Requirement. Please transcribe the data below exactly. Leave the pictures out.

Dataset excerpts.

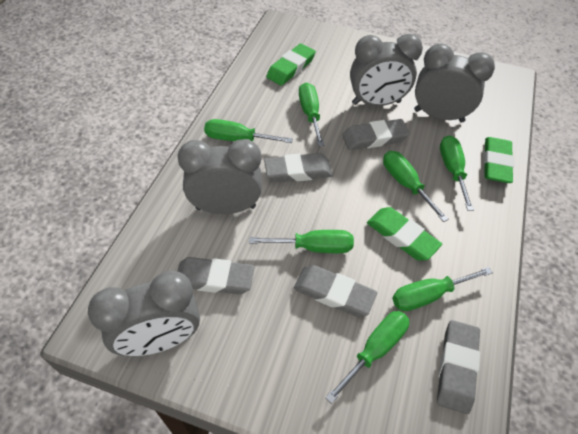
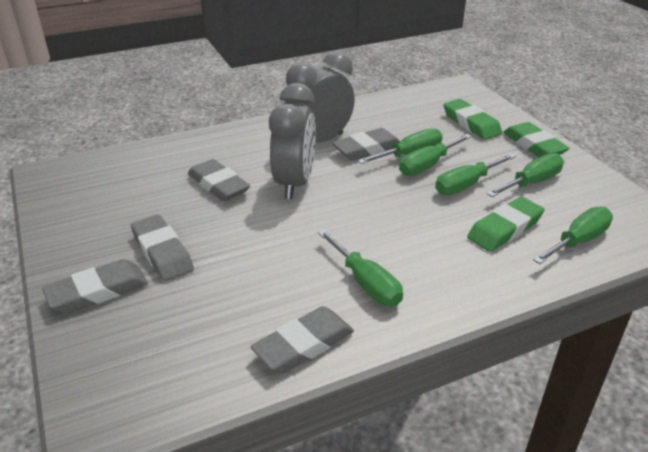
green screwdriver: 7 -> 6
grey clock: 4 -> 2

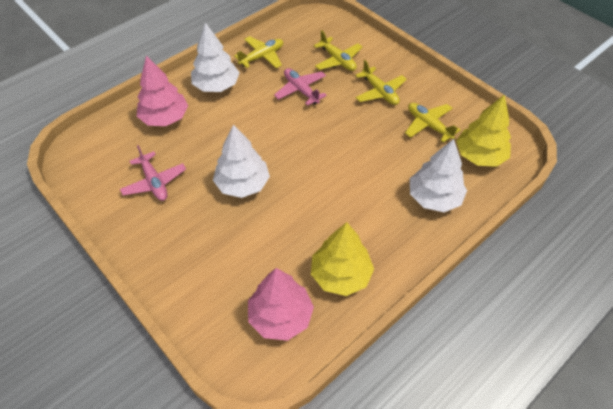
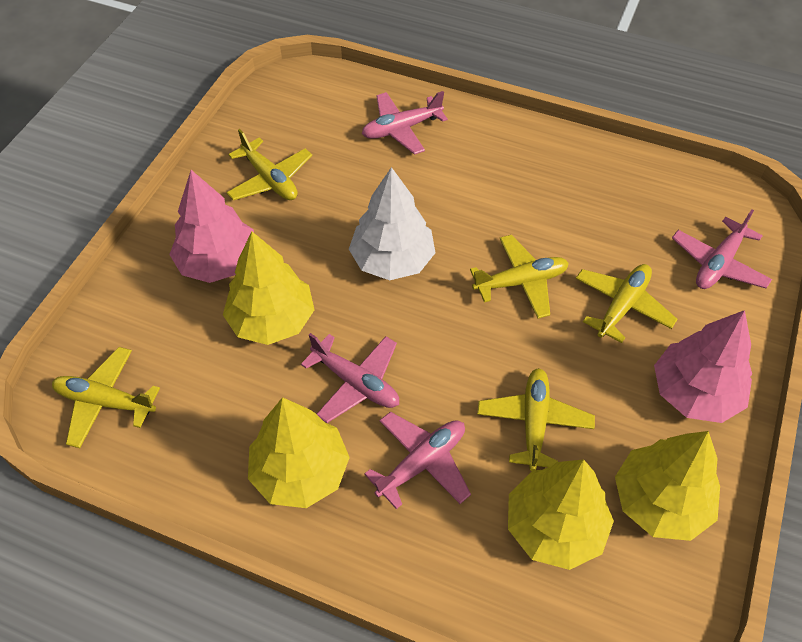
pink plane: 2 -> 4
white tree: 3 -> 1
yellow plane: 4 -> 5
yellow tree: 2 -> 4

Output.
green screwdriver: 7 -> 6
grey clock: 4 -> 2

pink plane: 2 -> 4
white tree: 3 -> 1
yellow plane: 4 -> 5
yellow tree: 2 -> 4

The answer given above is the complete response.